--- START ---
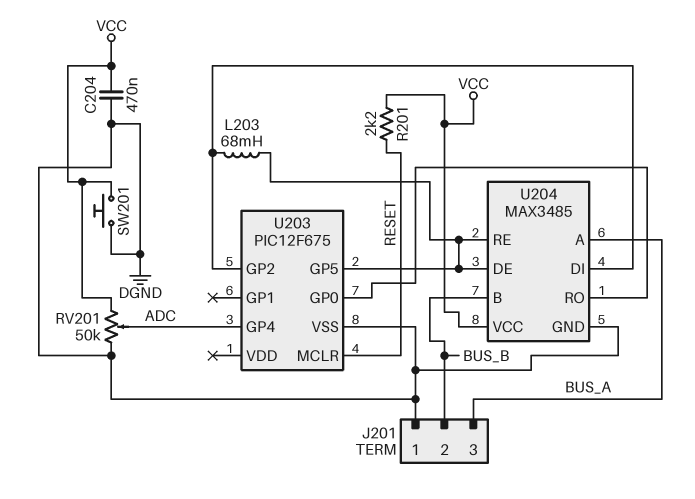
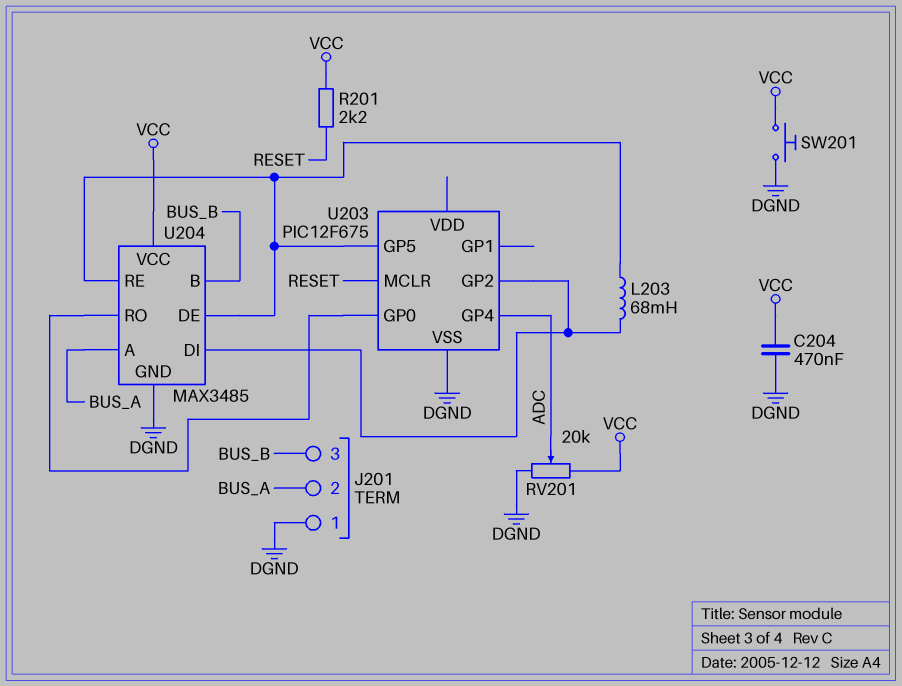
J201 pin 2: BUS_B -> BUS_A
J201 pin 3: BUS_A -> BUS_B
RV201: 50k (DGND, VCC, wiper ADC) -> 20k (DGND, VCC, wiper ADC)

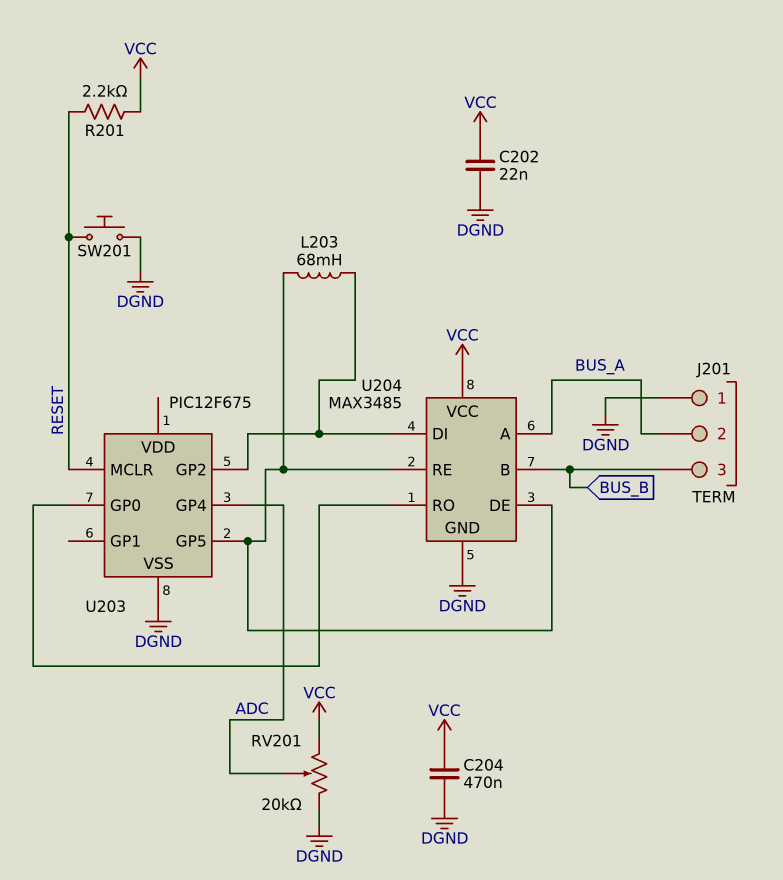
C202: none -> 22nF (DGND, VCC)
SW201: button (DGND, VCC) -> button (DGND, RESET)

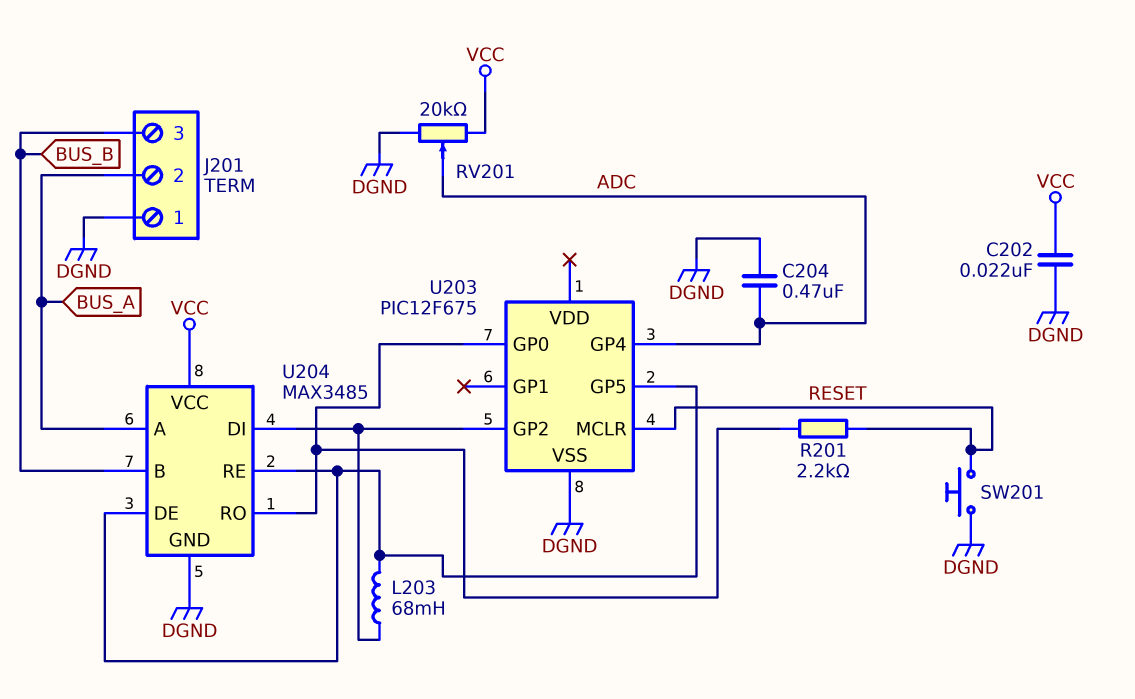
C204: 470nF (DGND, VCC) -> 470nF (ADC, DGND)
R201: 2.2k (RESET, VCC) -> 2.2k (RESET, U203/GP0)

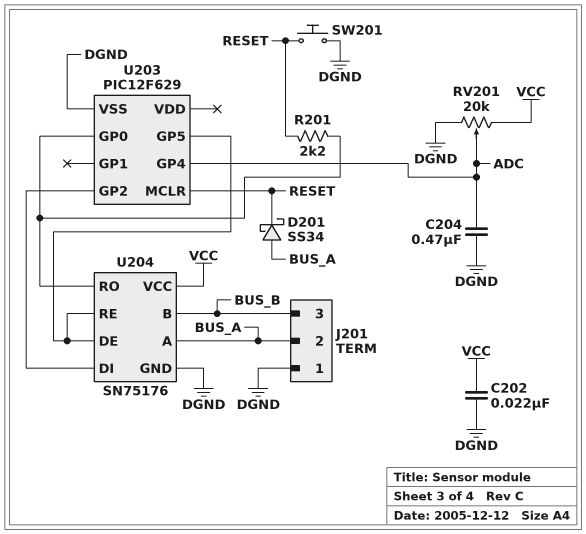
D201: none -> schottky SS34 (A BUS_A, K RESET)
L203: 68mH (U203/GP2, U203/GP5) -> none
U203: PIC12F675 -> PIC12F629
U204: MAX3485 -> SN75176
--- END ---
# [EXERCISE DETAILS]
Without the pictures, repeat every line of the material above exactly.

# [YOUR RESPONSE]
J201 pin 2: BUS_B -> BUS_A
J201 pin 3: BUS_A -> BUS_B
RV201: 50k (DGND, VCC, wiper ADC) -> 20k (DGND, VCC, wiper ADC)

C202: none -> 22nF (DGND, VCC)
SW201: button (DGND, VCC) -> button (DGND, RESET)

C204: 470nF (DGND, VCC) -> 470nF (ADC, DGND)
R201: 2.2k (RESET, VCC) -> 2.2k (RESET, U203/GP0)

D201: none -> schottky SS34 (A BUS_A, K RESET)
L203: 68mH (U203/GP2, U203/GP5) -> none
U203: PIC12F675 -> PIC12F629
U204: MAX3485 -> SN75176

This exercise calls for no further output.